Collected data entries:
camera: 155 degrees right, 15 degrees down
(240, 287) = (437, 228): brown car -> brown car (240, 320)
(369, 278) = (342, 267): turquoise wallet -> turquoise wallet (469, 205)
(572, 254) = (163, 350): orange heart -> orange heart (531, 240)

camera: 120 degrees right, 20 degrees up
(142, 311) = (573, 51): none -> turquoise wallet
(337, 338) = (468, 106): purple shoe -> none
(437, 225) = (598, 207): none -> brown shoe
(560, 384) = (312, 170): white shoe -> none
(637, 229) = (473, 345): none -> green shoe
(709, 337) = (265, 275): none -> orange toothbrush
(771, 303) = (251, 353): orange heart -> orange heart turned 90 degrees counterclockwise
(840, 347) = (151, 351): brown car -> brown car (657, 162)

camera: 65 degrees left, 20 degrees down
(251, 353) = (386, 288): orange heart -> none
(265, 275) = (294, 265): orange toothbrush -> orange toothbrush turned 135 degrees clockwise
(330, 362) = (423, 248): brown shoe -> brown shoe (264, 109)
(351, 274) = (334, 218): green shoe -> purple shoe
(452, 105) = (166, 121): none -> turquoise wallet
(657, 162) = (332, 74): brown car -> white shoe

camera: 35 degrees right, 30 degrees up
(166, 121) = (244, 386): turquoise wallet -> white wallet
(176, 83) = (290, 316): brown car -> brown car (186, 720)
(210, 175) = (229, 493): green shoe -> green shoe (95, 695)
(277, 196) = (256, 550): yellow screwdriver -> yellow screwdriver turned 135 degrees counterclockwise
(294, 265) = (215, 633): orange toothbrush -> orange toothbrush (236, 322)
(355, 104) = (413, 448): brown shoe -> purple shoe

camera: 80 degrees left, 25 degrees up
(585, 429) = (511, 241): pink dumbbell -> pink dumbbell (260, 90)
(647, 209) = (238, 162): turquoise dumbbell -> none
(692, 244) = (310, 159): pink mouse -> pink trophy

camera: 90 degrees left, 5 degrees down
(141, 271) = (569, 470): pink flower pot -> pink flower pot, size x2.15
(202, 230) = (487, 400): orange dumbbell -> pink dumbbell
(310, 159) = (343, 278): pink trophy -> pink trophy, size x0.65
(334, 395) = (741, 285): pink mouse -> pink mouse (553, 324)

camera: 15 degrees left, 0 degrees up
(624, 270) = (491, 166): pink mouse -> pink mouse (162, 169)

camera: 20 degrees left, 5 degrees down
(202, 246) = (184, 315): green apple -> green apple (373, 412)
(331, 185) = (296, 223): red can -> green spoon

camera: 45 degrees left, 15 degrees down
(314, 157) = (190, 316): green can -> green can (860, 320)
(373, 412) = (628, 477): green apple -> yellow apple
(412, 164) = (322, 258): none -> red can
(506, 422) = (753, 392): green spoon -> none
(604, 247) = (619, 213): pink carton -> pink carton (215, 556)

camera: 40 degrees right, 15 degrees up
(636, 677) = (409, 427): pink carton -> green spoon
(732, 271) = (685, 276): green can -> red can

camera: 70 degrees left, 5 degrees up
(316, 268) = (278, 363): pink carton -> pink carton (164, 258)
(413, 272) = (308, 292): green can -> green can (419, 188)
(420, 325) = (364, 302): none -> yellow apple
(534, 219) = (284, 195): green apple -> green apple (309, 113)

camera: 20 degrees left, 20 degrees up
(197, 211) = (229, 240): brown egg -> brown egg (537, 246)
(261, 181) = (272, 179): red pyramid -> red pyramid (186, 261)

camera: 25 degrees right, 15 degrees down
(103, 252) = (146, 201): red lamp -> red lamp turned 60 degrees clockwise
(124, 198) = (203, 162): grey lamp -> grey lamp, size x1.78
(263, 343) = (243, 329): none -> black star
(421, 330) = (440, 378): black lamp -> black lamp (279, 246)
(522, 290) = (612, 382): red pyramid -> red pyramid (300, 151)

What you need to do →
Show each line of the records above containing "toothbrush".

Solution →
(709, 337) = (265, 275): none -> orange toothbrush
(265, 275) = (294, 265): orange toothbrush -> orange toothbrush turned 135 degrees clockwise
(294, 265) = (215, 633): orange toothbrush -> orange toothbrush (236, 322)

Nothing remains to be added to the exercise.